EXERCISE DESCRIPTION:
An exact copy of the lines of the listing below between the "fish/black (no. 1" line and the "spool/red (no. 1 from left)" line, both included, is the whole answer; please omit the pictures.

EXERCISE MATERIALS:
BEGIN
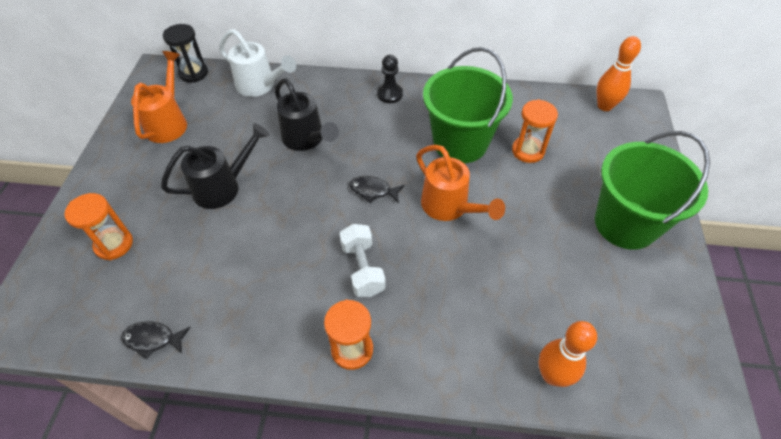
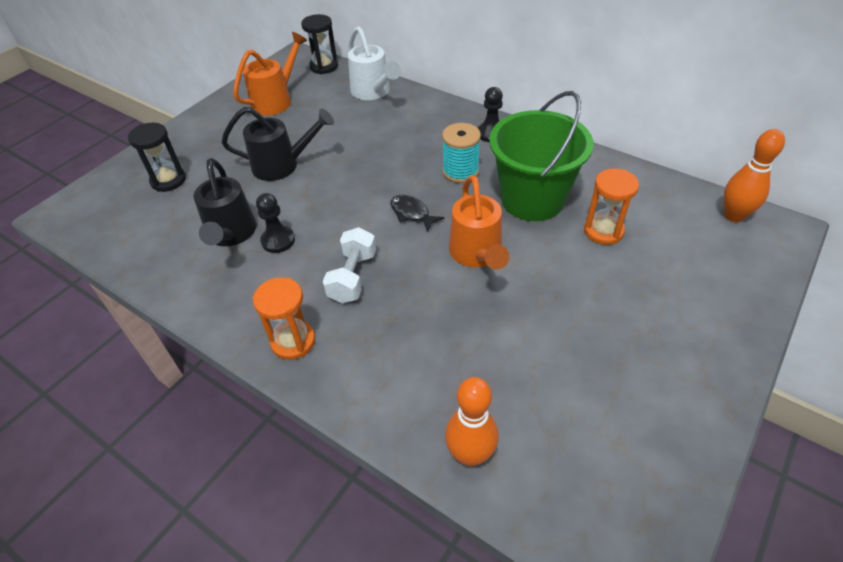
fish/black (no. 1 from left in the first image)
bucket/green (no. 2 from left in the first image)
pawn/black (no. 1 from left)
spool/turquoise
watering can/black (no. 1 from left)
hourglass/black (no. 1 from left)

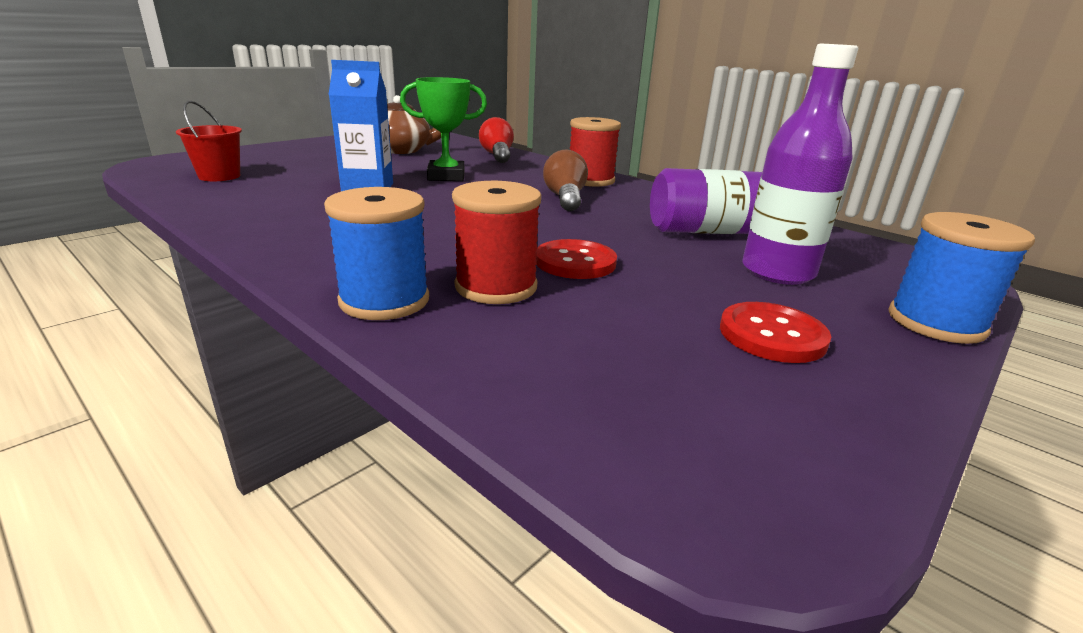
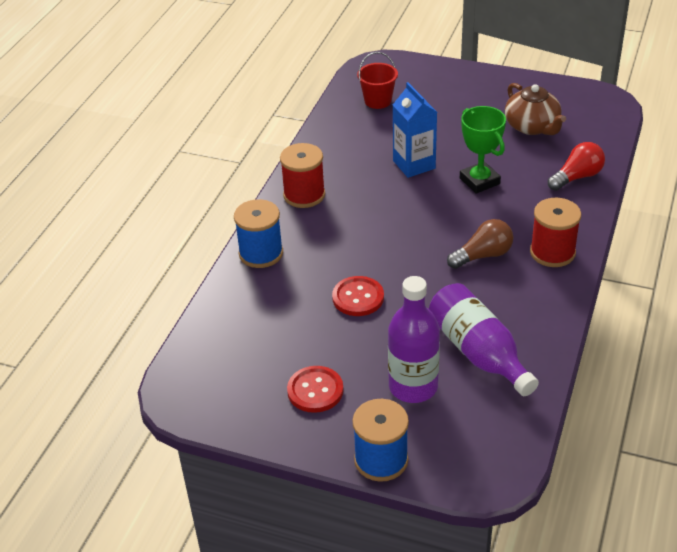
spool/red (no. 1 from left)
END
BEGIN
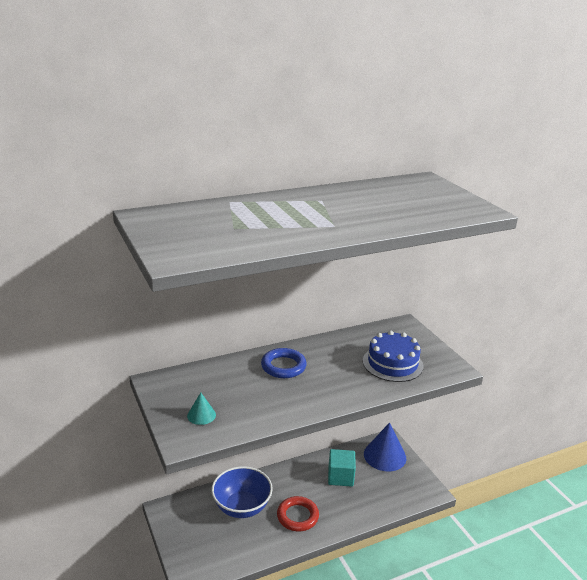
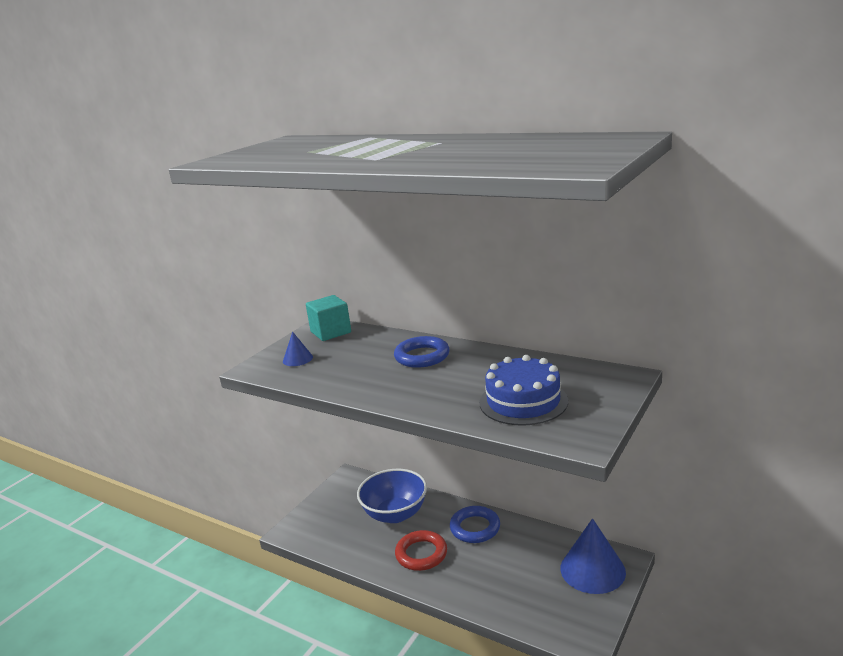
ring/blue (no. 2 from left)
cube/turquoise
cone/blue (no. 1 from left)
END
REPLY TO THE TASK:
fish/black (no. 1 from left in the first image)
bucket/green (no. 2 from left in the first image)
pawn/black (no. 1 from left)
spool/turquoise
watering can/black (no. 1 from left)
hourglass/black (no. 1 from left)

spool/red (no. 1 from left)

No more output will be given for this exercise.